:: What you will do ::
Only the lines from the one containing "turquoise bowl: 6 -> 1" through the final line below belong in the output, copied exactly and without pictures.

--- Supplied information ---

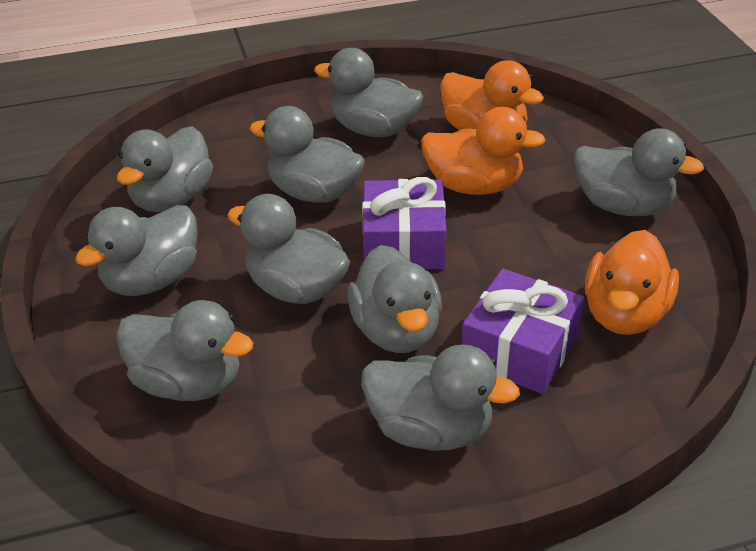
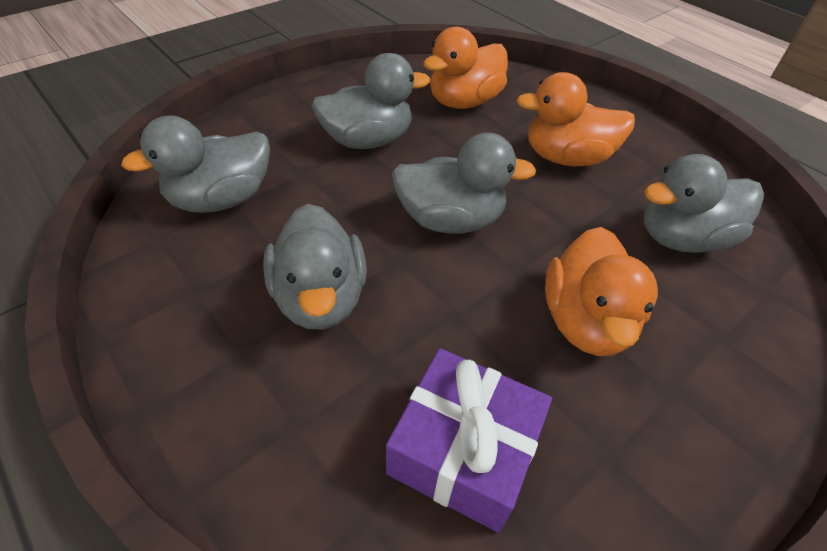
grey duck: 9 -> 5
purple gift: 2 -> 1

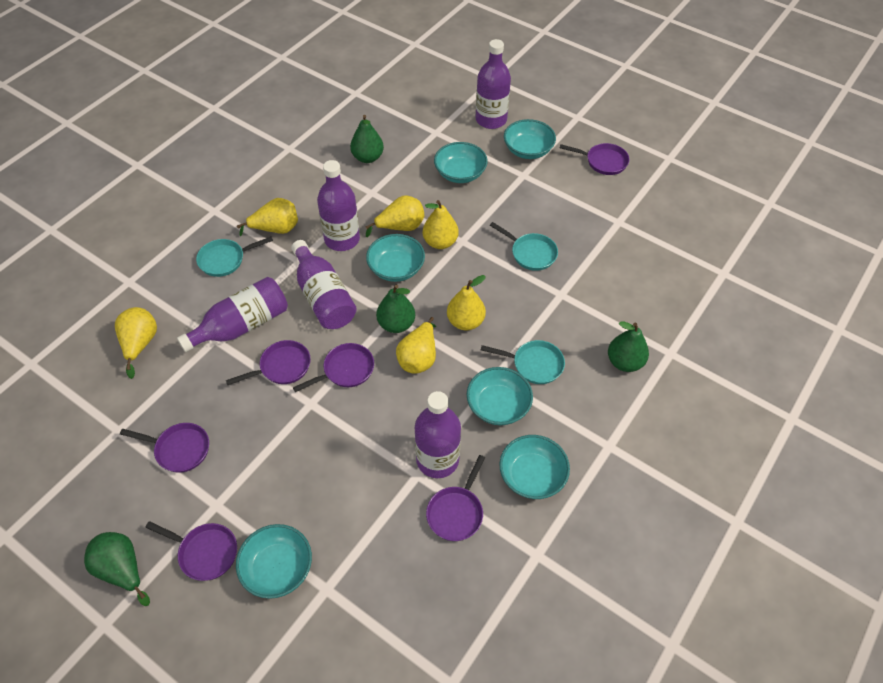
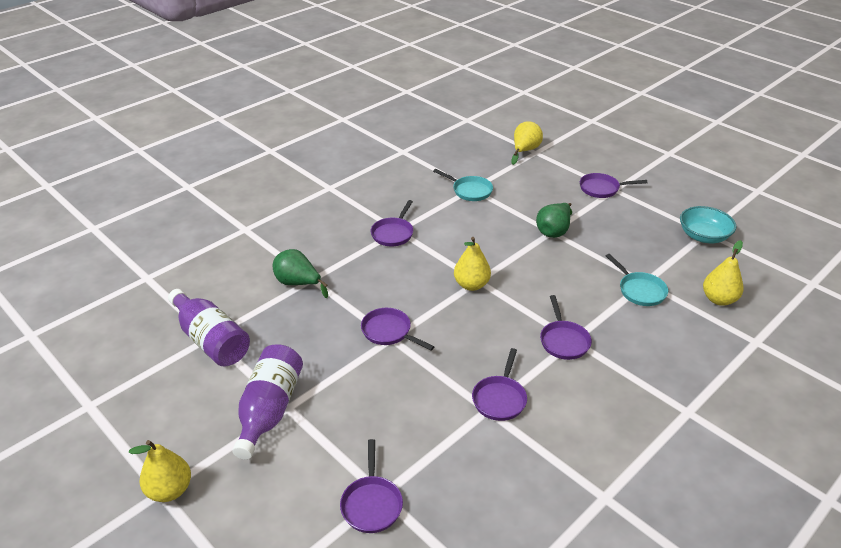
green pear: 4 -> 2
purple bottle: 5 -> 2
turquoise bowl: 6 -> 1
turquoise pan: 3 -> 2
yellow pear: 6 -> 4

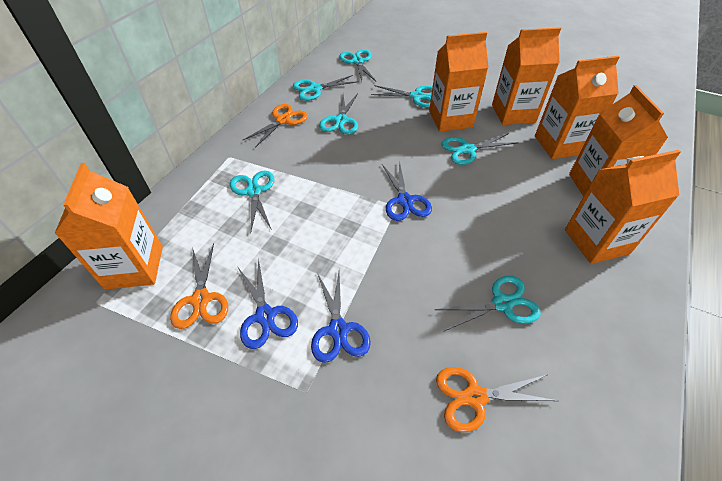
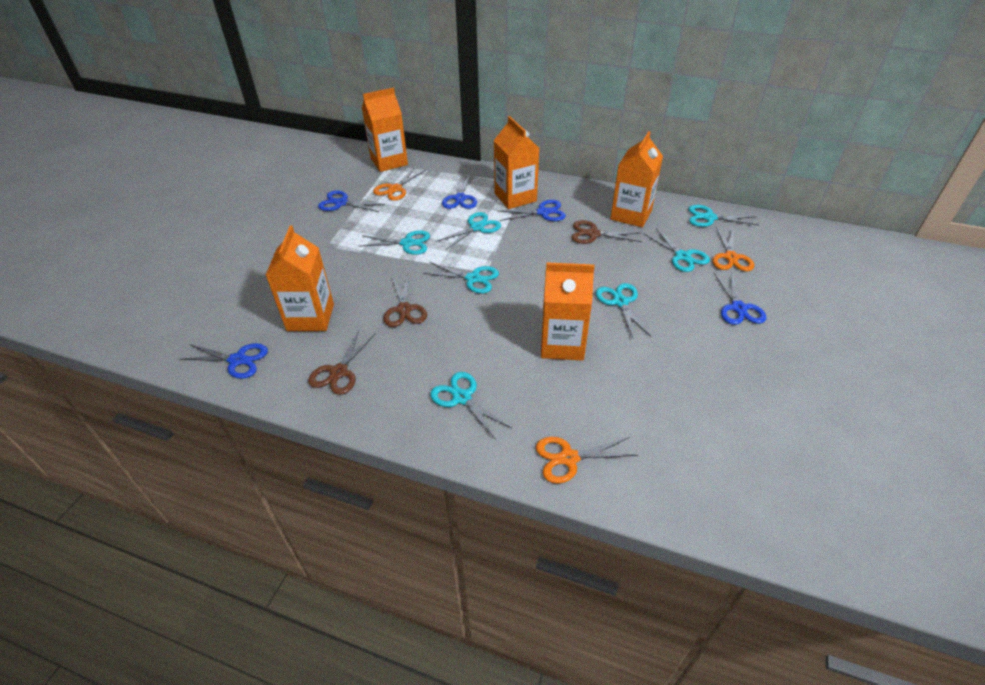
blue scissors: 3 -> 5
brown scissors: 0 -> 3
orange carton: 6 -> 5

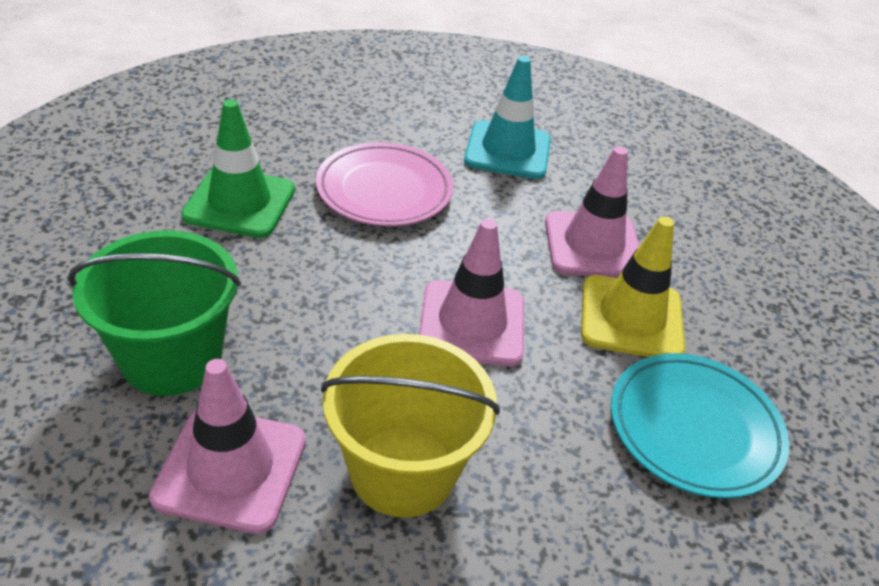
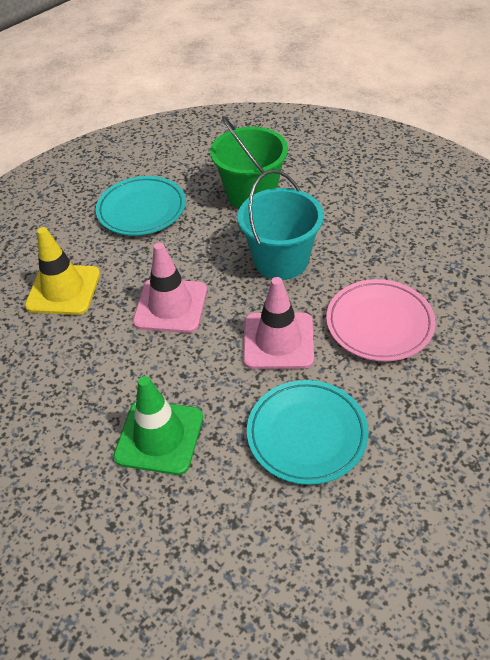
pink traffic cone: 3 -> 2
turquoise bucket: 0 -> 1
turquoise plate: 1 -> 2
turquoise traffic cone: 1 -> 0
yellow bucket: 1 -> 0

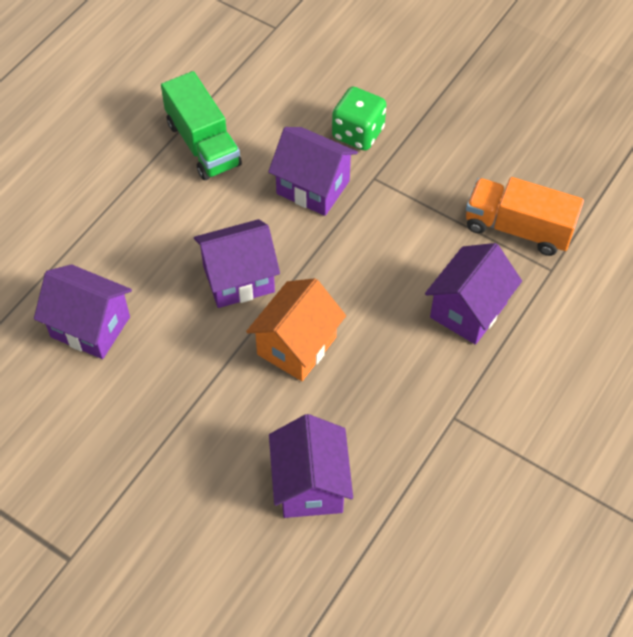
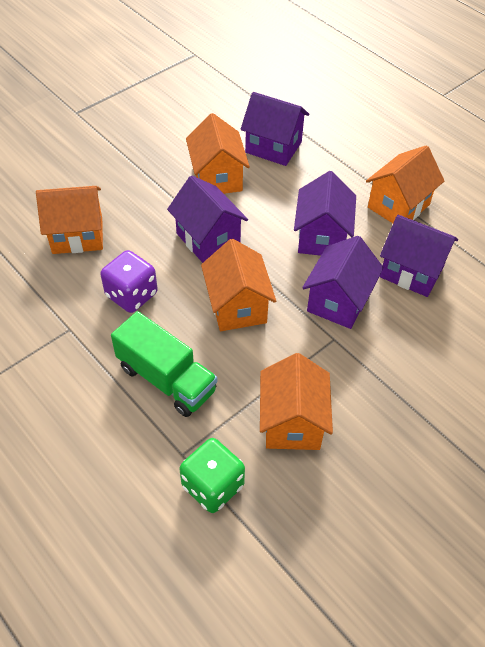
orange house: 1 -> 5
orange truck: 1 -> 0
purple dice: 0 -> 1

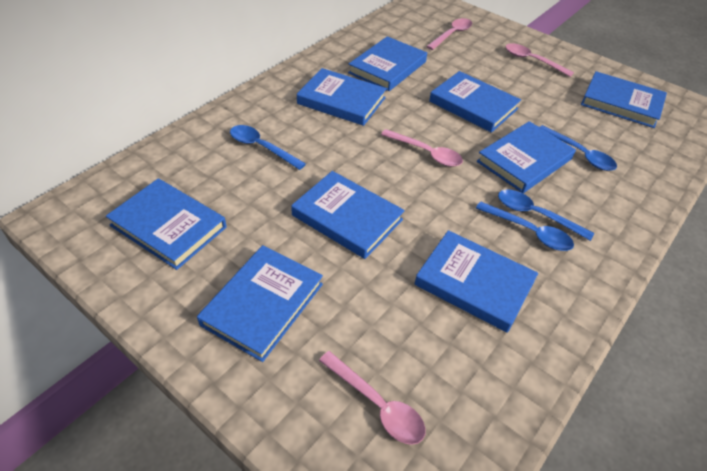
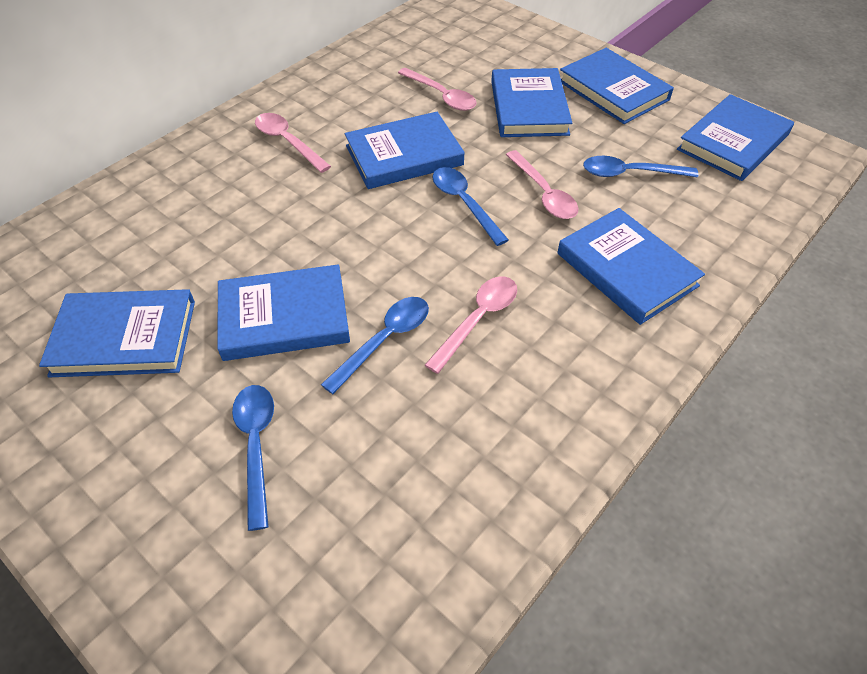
blue book: 9 -> 7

---

:: Written answer ::
turquoise bowl: 6 -> 1
turquoise pan: 3 -> 2
yellow pear: 6 -> 4

blue scissors: 3 -> 5
brown scissors: 0 -> 3
orange carton: 6 -> 5

pink traffic cone: 3 -> 2
turquoise bucket: 0 -> 1
turquoise plate: 1 -> 2
turquoise traffic cone: 1 -> 0
yellow bucket: 1 -> 0

orange house: 1 -> 5
orange truck: 1 -> 0
purple dice: 0 -> 1

blue book: 9 -> 7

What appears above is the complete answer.